■ **Your goal**
From the line containing "type=moved; before=BRIGHT YELLOW LEAD" through the last line of the entries, output the text exactly. Pictures stay out.

(Dataset items)
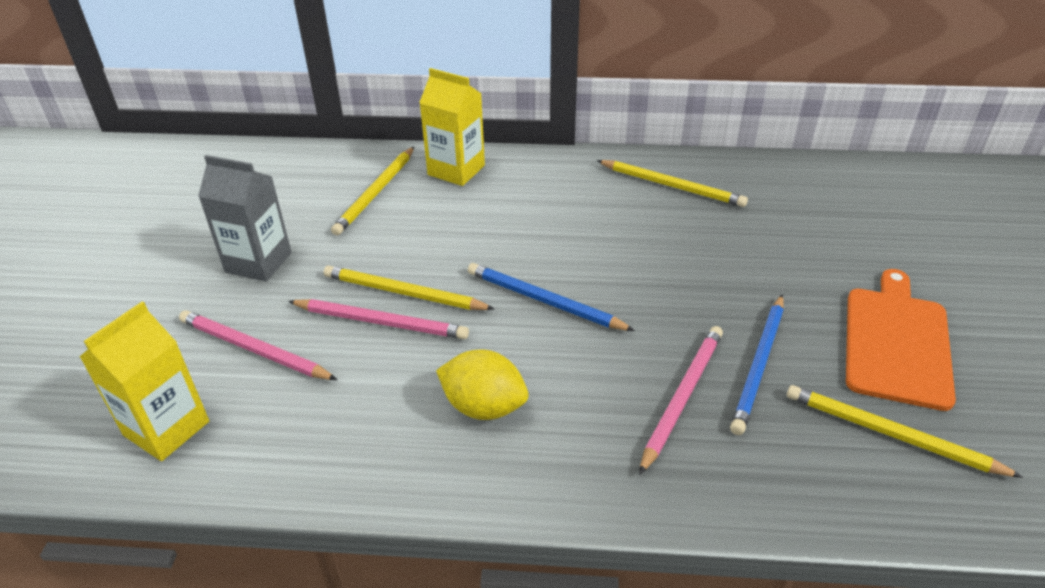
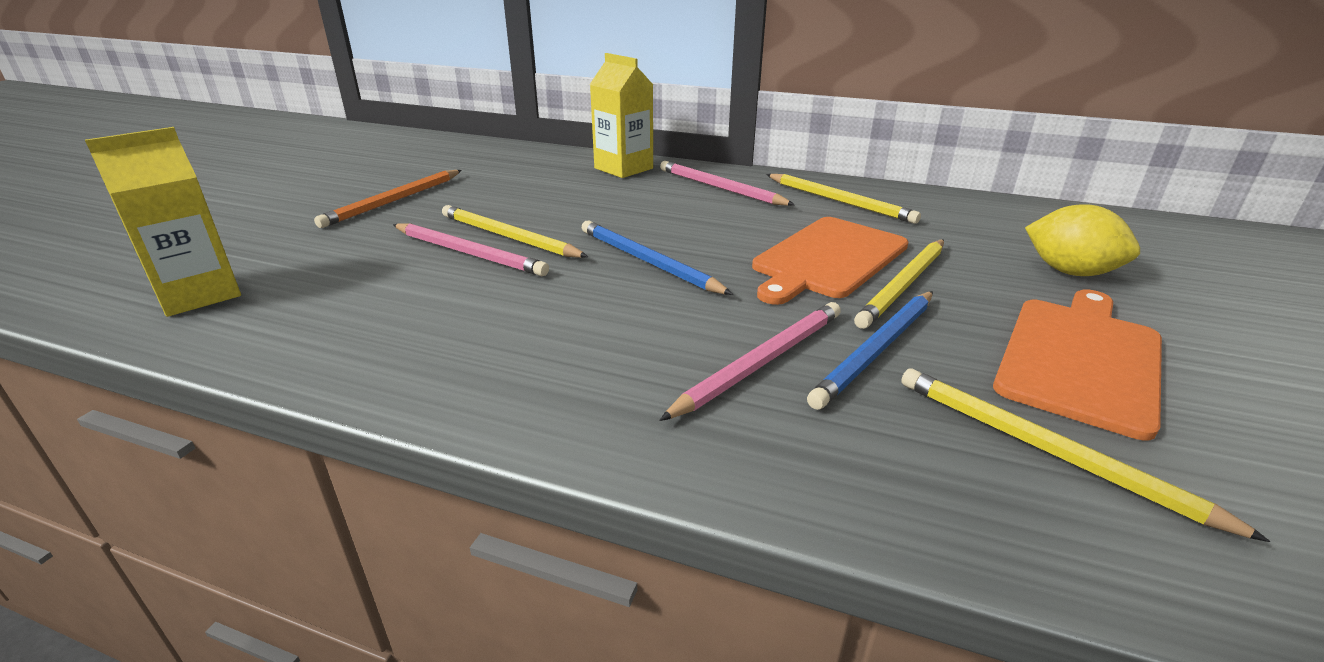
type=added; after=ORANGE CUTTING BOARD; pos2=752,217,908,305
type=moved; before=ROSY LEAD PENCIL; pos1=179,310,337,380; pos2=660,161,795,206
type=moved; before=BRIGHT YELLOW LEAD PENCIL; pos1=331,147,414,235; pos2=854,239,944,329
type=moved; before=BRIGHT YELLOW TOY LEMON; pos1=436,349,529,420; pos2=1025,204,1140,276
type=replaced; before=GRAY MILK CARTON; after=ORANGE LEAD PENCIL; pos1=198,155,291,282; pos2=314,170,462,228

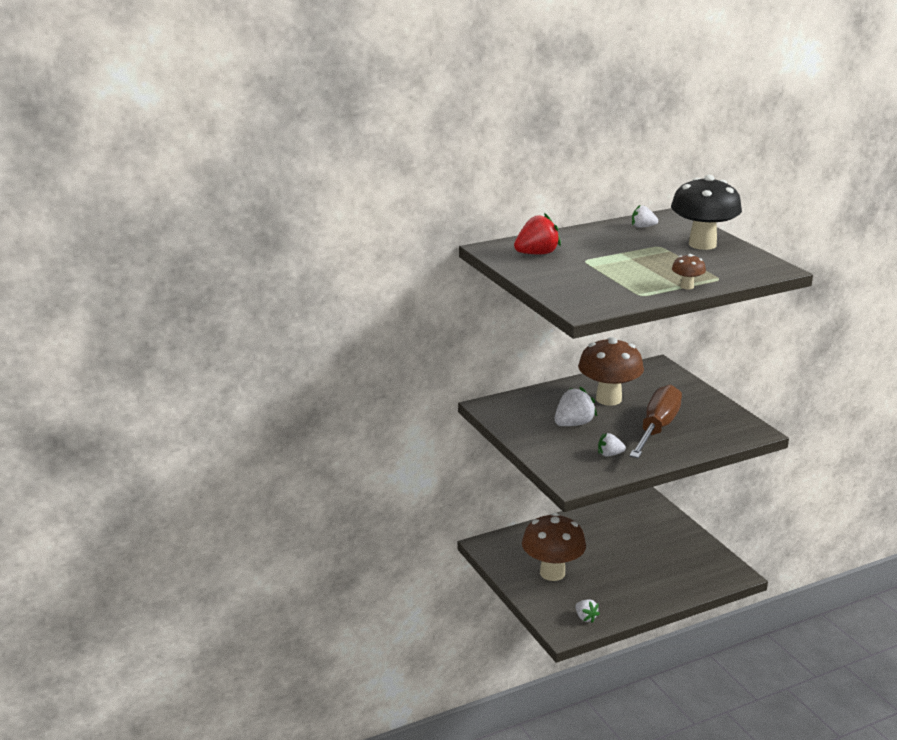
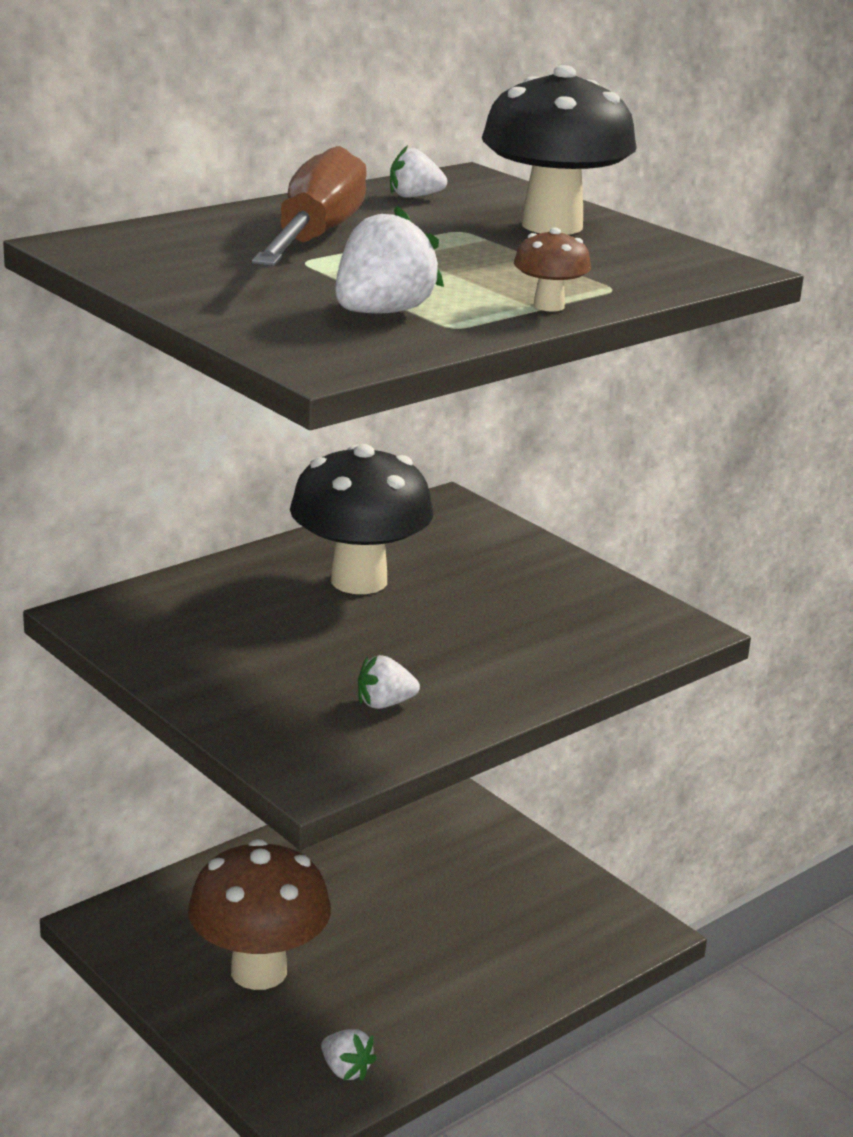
type=removed; before=CRIMSON TOY STRAWBERRY; pos1=514,213,561,254
type=moved; before=PURE WHITE TOY STRAWBERRY; pos1=555,387,597,426; pos2=335,205,444,314
type=moved; before=BROWN HAND SCREWDRIVER; pos1=629,385,682,458; pos2=252,146,367,266
type=recoloured; before=BROWN MUSHROOM; after=EBONY MUSHROOM; pos1=578,337,644,406; pos2=290,444,433,594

■ **Solution**
type=moved; before=BRIGHT YELLOW LEAD PENCIL; pos1=331,147,414,235; pos2=854,239,944,329
type=moved; before=BRIGHT YELLOW TOY LEMON; pos1=436,349,529,420; pos2=1025,204,1140,276
type=replaced; before=GRAY MILK CARTON; after=ORANGE LEAD PENCIL; pos1=198,155,291,282; pos2=314,170,462,228

type=removed; before=CRIMSON TOY STRAWBERRY; pos1=514,213,561,254
type=moved; before=PURE WHITE TOY STRAWBERRY; pos1=555,387,597,426; pos2=335,205,444,314
type=moved; before=BROWN HAND SCREWDRIVER; pos1=629,385,682,458; pos2=252,146,367,266
type=recoloured; before=BROWN MUSHROOM; after=EBONY MUSHROOM; pos1=578,337,644,406; pos2=290,444,433,594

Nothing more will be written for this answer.